> [Problem description]: From the entries that follow, copy each line containing the word "yellow".

[Records from a data collection]
================

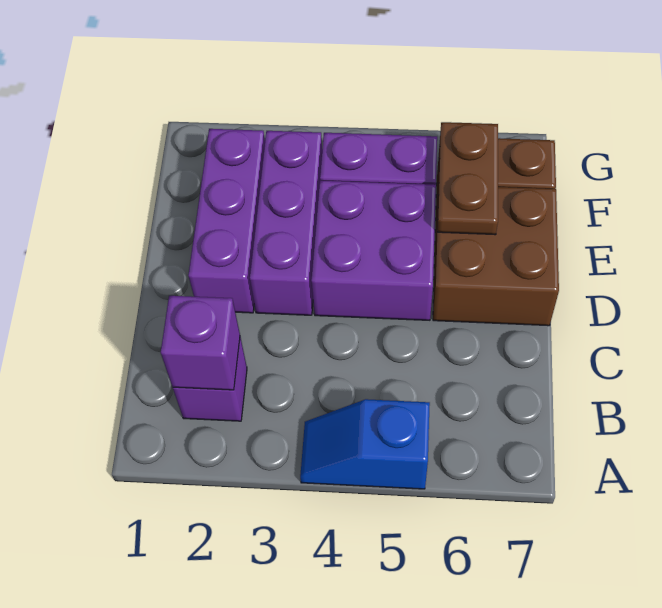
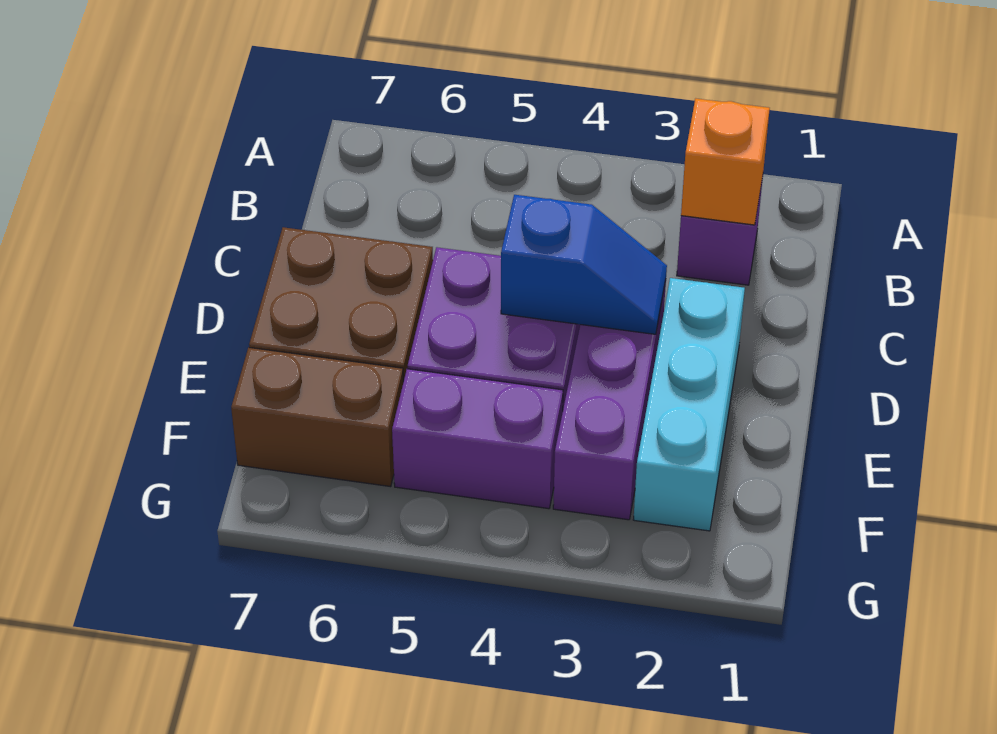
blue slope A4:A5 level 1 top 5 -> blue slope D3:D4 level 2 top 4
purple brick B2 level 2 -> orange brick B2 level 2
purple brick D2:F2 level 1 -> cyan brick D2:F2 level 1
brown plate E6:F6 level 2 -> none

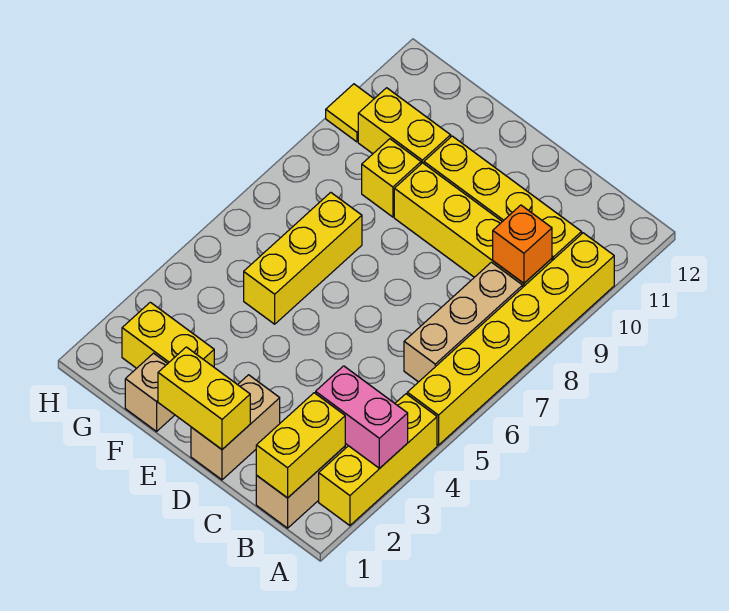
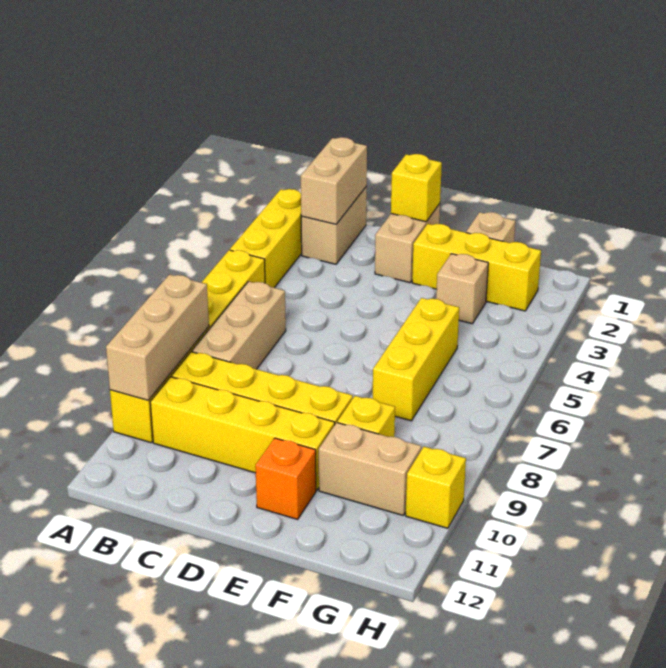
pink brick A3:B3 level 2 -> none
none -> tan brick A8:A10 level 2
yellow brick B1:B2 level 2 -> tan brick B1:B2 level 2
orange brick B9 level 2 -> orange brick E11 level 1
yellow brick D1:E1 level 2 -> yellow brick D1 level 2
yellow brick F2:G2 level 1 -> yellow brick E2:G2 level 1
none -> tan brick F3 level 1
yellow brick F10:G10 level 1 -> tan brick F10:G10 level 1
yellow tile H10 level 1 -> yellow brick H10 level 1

================

> [Written response]:
yellow brick B1:B2 level 2 -> tan brick B1:B2 level 2
yellow brick D1:E1 level 2 -> yellow brick D1 level 2
yellow brick F2:G2 level 1 -> yellow brick E2:G2 level 1
yellow brick F10:G10 level 1 -> tan brick F10:G10 level 1
yellow tile H10 level 1 -> yellow brick H10 level 1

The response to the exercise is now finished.